→ Information
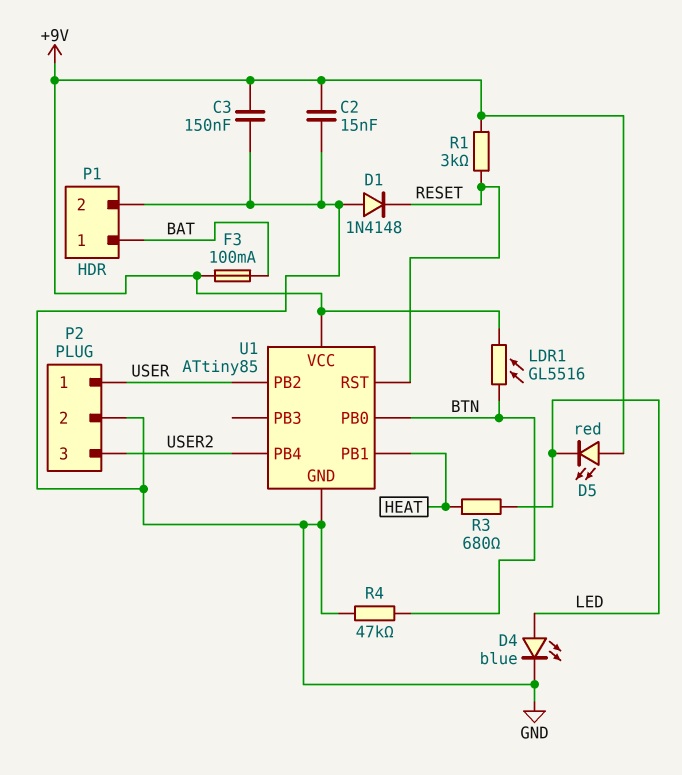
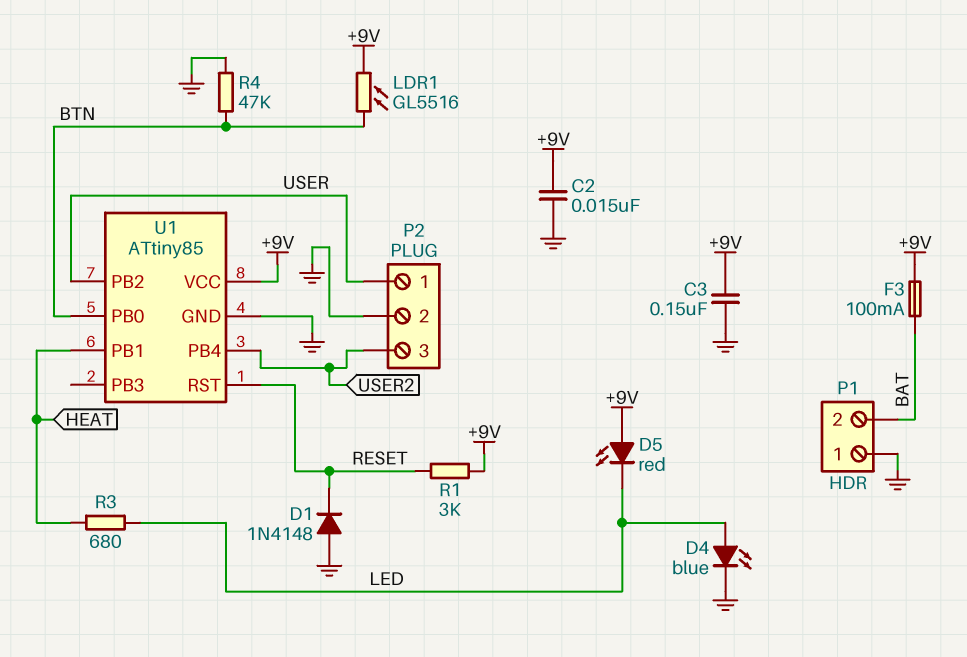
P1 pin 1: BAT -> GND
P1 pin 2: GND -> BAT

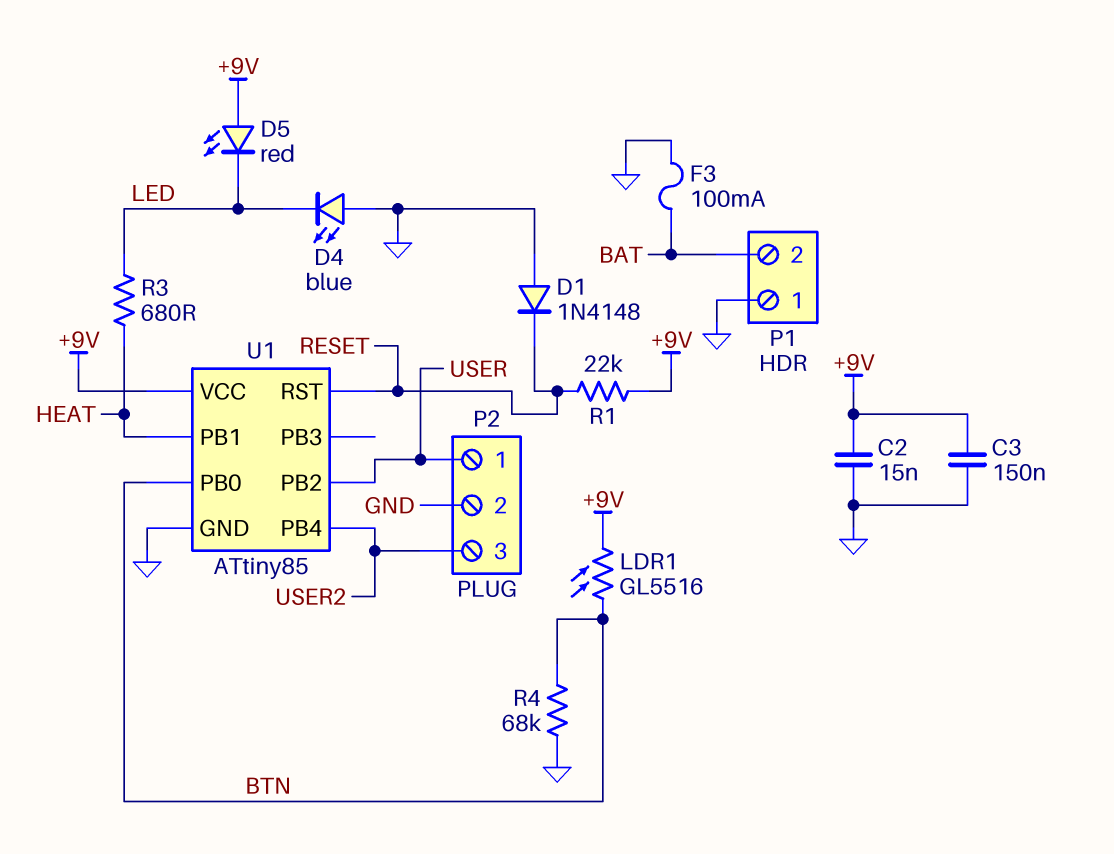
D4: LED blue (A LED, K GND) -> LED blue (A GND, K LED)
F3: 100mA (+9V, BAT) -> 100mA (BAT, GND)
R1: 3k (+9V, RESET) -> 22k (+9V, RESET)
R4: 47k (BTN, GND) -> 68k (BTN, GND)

→ What this task involves
The records above are to be duplicated exactly, pictures left out.

→ Solution to this problem
P1 pin 1: BAT -> GND
P1 pin 2: GND -> BAT

D4: LED blue (A LED, K GND) -> LED blue (A GND, K LED)
F3: 100mA (+9V, BAT) -> 100mA (BAT, GND)
R1: 3k (+9V, RESET) -> 22k (+9V, RESET)
R4: 47k (BTN, GND) -> 68k (BTN, GND)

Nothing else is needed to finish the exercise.